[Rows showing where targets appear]
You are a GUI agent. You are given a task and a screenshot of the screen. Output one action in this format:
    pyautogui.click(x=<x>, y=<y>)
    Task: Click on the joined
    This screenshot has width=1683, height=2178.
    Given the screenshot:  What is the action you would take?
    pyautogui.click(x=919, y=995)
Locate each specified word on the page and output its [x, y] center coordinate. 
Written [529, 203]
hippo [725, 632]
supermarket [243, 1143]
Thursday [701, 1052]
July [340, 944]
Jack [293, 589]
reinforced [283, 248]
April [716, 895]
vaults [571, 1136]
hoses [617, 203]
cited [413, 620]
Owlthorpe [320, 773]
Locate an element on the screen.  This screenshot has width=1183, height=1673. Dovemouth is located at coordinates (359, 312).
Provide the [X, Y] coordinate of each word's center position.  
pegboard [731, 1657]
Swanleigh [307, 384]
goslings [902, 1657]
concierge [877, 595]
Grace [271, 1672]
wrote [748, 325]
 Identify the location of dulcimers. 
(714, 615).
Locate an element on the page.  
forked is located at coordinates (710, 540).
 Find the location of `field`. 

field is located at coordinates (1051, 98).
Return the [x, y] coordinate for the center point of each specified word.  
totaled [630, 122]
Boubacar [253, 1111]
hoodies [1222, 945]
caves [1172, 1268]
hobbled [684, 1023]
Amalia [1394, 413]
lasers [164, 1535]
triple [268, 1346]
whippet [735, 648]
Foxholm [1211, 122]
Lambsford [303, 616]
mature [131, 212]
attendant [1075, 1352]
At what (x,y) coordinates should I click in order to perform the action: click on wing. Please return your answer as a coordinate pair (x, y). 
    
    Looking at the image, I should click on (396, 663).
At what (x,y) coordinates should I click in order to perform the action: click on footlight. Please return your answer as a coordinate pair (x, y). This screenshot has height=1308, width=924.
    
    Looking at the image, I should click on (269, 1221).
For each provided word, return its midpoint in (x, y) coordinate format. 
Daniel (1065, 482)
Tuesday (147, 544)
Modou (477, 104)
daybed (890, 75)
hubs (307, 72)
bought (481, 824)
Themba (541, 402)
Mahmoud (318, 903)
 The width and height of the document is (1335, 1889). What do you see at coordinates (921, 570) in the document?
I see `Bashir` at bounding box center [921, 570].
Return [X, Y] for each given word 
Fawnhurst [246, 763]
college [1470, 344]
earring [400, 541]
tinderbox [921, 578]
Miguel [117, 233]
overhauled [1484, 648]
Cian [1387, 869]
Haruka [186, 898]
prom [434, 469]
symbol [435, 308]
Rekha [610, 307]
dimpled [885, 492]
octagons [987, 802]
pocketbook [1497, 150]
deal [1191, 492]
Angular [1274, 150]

### Your goal
Rewrite every item above, swapping "coordinate pair" for "point" and keeping everything else the same.

### Result of this exercise
You are a GUI agent. You are given a task and a screenshot of the screen. Output one action in this format:
    pyautogui.click(x=<x>, y=<y>)
    Task: Click on the joined
    This screenshot has width=1683, height=2178.
    Given the screenshot:  What is the action you would take?
    pyautogui.click(x=919, y=995)
Locate each specified word on the page and output its [x, y] center coordinate. 
Written [529, 203]
hippo [725, 632]
supermarket [243, 1143]
Thursday [701, 1052]
July [340, 944]
Jack [293, 589]
reinforced [283, 248]
April [716, 895]
vaults [571, 1136]
hoses [617, 203]
cited [413, 620]
Owlthorpe [320, 773]
Locate an element on the screen.  This screenshot has width=1183, height=1673. Dovemouth is located at coordinates (359, 312).
Provide the [X, Y] coordinate of each word's center position.  
pegboard [731, 1657]
Swanleigh [307, 384]
goslings [902, 1657]
concierge [877, 595]
Grace [271, 1672]
wrote [748, 325]
 Identify the location of dulcimers. 
(714, 615).
Locate an element on the page.  
forked is located at coordinates (710, 540).
 Find the location of `field`. 

field is located at coordinates (1051, 98).
Return the [x, y] coordinate for the center point of each specified word.  
totaled [630, 122]
Boubacar [253, 1111]
hoodies [1222, 945]
caves [1172, 1268]
hobbled [684, 1023]
Amalia [1394, 413]
lasers [164, 1535]
triple [268, 1346]
whippet [735, 648]
Foxholm [1211, 122]
Lambsford [303, 616]
mature [131, 212]
attendant [1075, 1352]
At what (x,y) coordinates should I click in order to perform the action: click on wing. Please return your answer as a point (x, y). 
    
    Looking at the image, I should click on (396, 663).
At what (x,y) coordinates should I click in order to perform the action: click on footlight. Please return your answer as a point (x, y). This screenshot has height=1308, width=924.
    
    Looking at the image, I should click on (269, 1221).
For each provided word, return its midpoint in (x, y) coordinate format. 
Daniel (1065, 482)
Tuesday (147, 544)
Modou (477, 104)
daybed (890, 75)
hubs (307, 72)
bought (481, 824)
Themba (541, 402)
Mahmoud (318, 903)
 The width and height of the document is (1335, 1889). What do you see at coordinates (921, 570) in the document?
I see `Bashir` at bounding box center [921, 570].
Return [X, Y] for each given word 
Fawnhurst [246, 763]
college [1470, 344]
earring [400, 541]
tinderbox [921, 578]
Miguel [117, 233]
overhauled [1484, 648]
Cian [1387, 869]
Haruka [186, 898]
prom [434, 469]
symbol [435, 308]
Rekha [610, 307]
dimpled [885, 492]
octagons [987, 802]
pocketbook [1497, 150]
deal [1191, 492]
Angular [1274, 150]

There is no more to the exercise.